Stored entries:

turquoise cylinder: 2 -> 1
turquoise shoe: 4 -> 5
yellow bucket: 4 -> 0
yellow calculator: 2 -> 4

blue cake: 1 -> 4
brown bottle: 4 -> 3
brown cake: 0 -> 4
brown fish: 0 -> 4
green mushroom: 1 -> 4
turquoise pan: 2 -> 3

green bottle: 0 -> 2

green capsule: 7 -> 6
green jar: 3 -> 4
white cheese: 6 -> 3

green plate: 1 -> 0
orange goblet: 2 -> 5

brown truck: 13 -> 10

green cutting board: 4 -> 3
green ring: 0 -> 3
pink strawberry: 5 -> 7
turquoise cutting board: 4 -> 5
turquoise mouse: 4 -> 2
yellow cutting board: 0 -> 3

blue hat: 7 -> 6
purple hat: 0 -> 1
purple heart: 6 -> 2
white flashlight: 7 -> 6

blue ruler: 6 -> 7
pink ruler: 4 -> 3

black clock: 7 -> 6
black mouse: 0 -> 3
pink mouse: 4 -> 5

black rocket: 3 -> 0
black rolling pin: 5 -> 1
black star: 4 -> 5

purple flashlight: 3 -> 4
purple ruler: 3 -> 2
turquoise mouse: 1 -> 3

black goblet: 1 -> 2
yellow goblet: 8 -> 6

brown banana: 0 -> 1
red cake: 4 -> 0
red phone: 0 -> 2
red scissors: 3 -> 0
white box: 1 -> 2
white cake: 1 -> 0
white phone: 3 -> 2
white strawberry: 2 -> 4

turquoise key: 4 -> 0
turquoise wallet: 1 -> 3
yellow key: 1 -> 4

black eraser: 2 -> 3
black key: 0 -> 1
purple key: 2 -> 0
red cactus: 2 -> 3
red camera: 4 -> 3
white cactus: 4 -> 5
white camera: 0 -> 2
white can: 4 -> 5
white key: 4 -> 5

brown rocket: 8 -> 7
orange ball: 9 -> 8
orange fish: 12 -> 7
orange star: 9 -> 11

**WHAT YOU ARE ASKED TO DO**
Looking at the data above, return every line from the one with "turquoise shoe: 4 -> 5" down to the one with "black star: 4 -> 5", exactly and inclusively.

**RESPONSE AREA**
turquoise shoe: 4 -> 5
yellow bucket: 4 -> 0
yellow calculator: 2 -> 4

blue cake: 1 -> 4
brown bottle: 4 -> 3
brown cake: 0 -> 4
brown fish: 0 -> 4
green mushroom: 1 -> 4
turquoise pan: 2 -> 3

green bottle: 0 -> 2

green capsule: 7 -> 6
green jar: 3 -> 4
white cheese: 6 -> 3

green plate: 1 -> 0
orange goblet: 2 -> 5

brown truck: 13 -> 10

green cutting board: 4 -> 3
green ring: 0 -> 3
pink strawberry: 5 -> 7
turquoise cutting board: 4 -> 5
turquoise mouse: 4 -> 2
yellow cutting board: 0 -> 3

blue hat: 7 -> 6
purple hat: 0 -> 1
purple heart: 6 -> 2
white flashlight: 7 -> 6

blue ruler: 6 -> 7
pink ruler: 4 -> 3

black clock: 7 -> 6
black mouse: 0 -> 3
pink mouse: 4 -> 5

black rocket: 3 -> 0
black rolling pin: 5 -> 1
black star: 4 -> 5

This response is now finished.